───── EXTRACTED ENTRIES

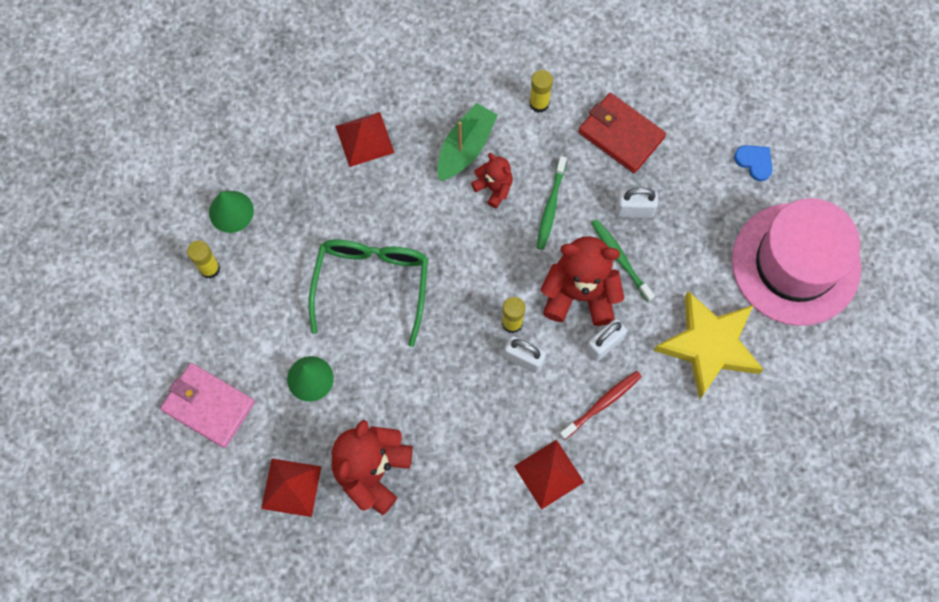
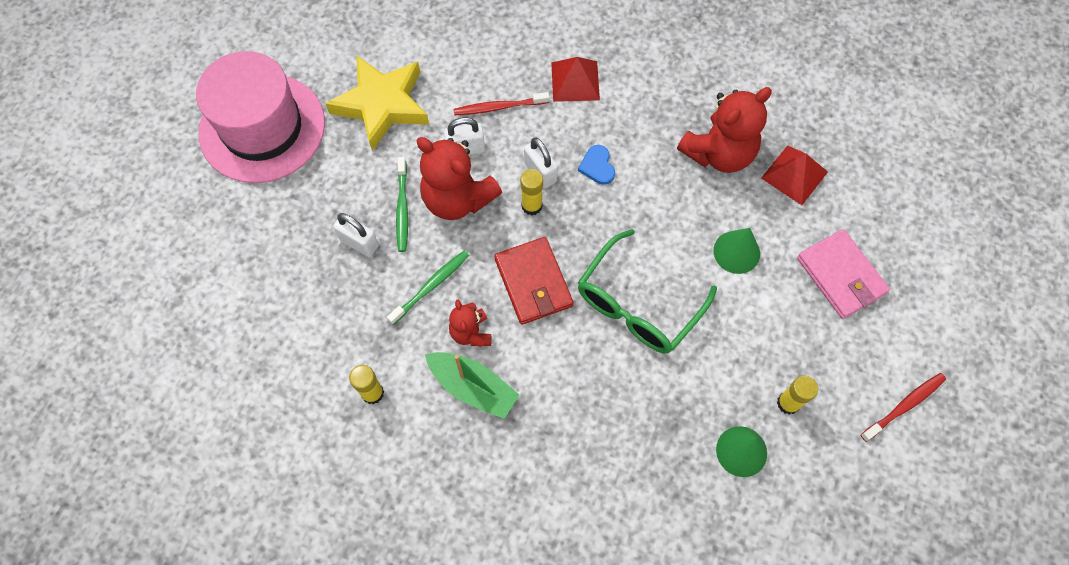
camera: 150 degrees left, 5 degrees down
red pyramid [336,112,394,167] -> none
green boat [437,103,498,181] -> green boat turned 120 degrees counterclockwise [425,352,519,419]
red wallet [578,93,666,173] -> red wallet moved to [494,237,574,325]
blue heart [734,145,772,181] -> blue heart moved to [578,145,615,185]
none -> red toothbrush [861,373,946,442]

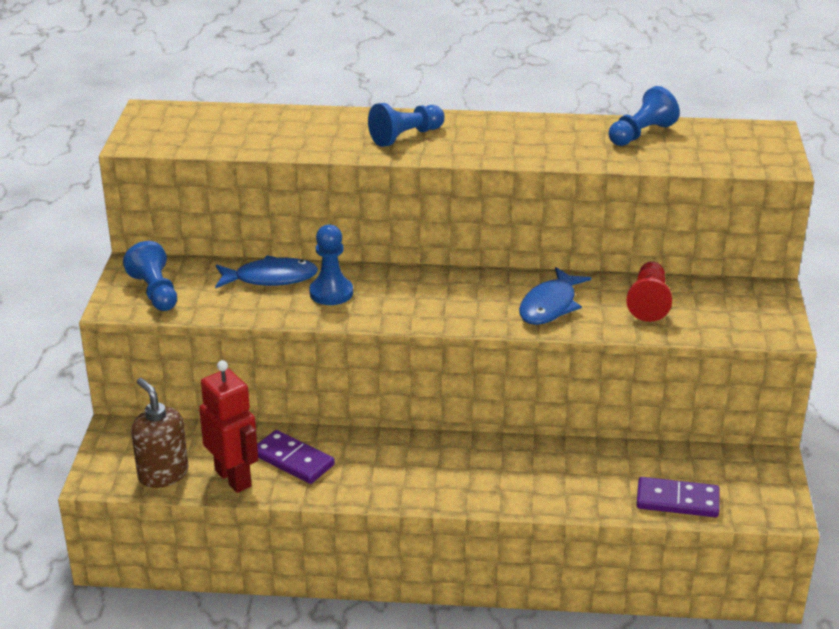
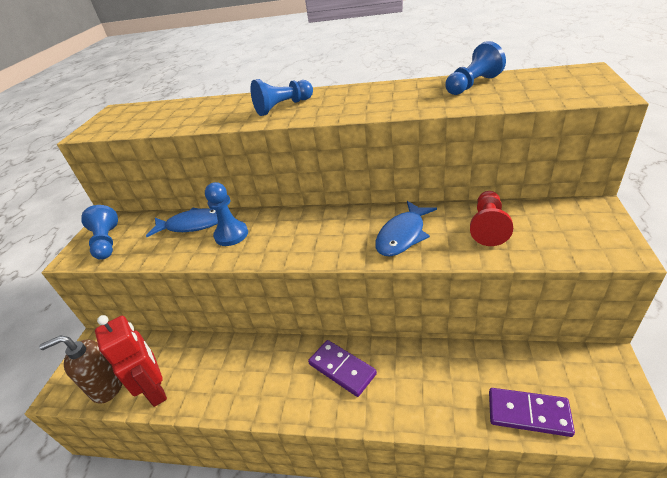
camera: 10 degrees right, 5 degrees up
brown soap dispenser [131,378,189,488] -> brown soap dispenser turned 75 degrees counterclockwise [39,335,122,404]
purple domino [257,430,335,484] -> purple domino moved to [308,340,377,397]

──────────

→ **REQUIRED ACTION**
Your response should reproduce the entire listing verbatim, minus the pictures.

→ **SOLUTION**
camera: 150 degrees left, 5 degrees down
red pyramid [336,112,394,167] -> none
green boat [437,103,498,181] -> green boat turned 120 degrees counterclockwise [425,352,519,419]
red wallet [578,93,666,173] -> red wallet moved to [494,237,574,325]
blue heart [734,145,772,181] -> blue heart moved to [578,145,615,185]
none -> red toothbrush [861,373,946,442]

camera: 10 degrees right, 5 degrees up
brown soap dispenser [131,378,189,488] -> brown soap dispenser turned 75 degrees counterclockwise [39,335,122,404]
purple domino [257,430,335,484] -> purple domino moved to [308,340,377,397]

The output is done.